DATA
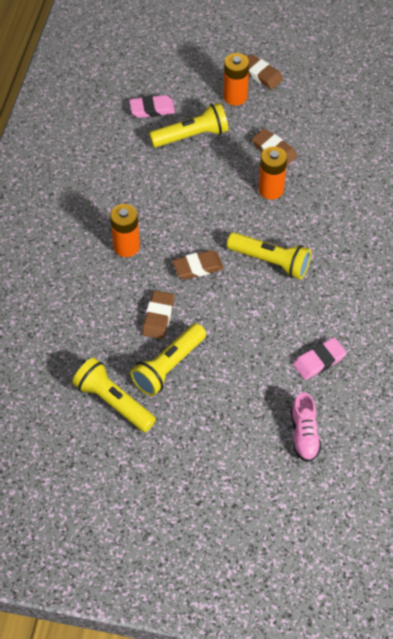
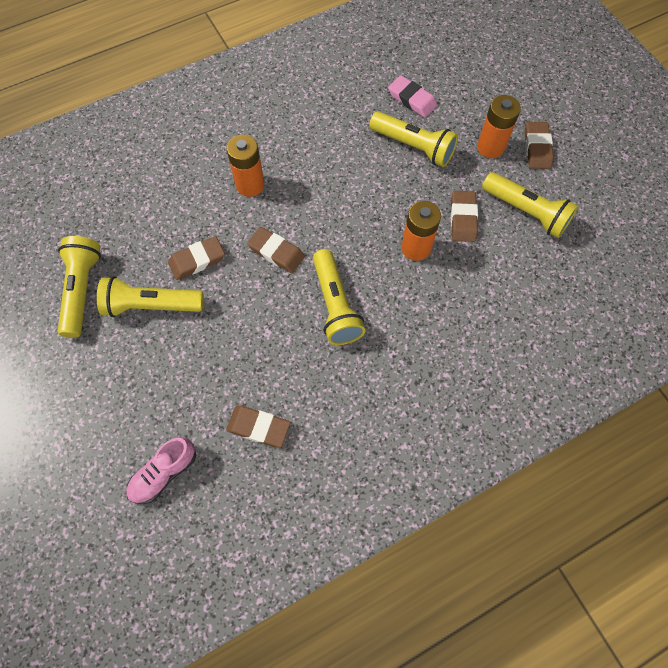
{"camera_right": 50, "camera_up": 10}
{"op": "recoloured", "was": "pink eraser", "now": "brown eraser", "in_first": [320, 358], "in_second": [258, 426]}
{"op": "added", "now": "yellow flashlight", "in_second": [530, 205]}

TASK DIRECTIONS
Exclude images. Return the data above verbatim.

TASK RESPONSE
{"camera_right": 50, "camera_up": 10}
{"op": "recoloured", "was": "pink eraser", "now": "brown eraser", "in_first": [320, 358], "in_second": [258, 426]}
{"op": "added", "now": "yellow flashlight", "in_second": [530, 205]}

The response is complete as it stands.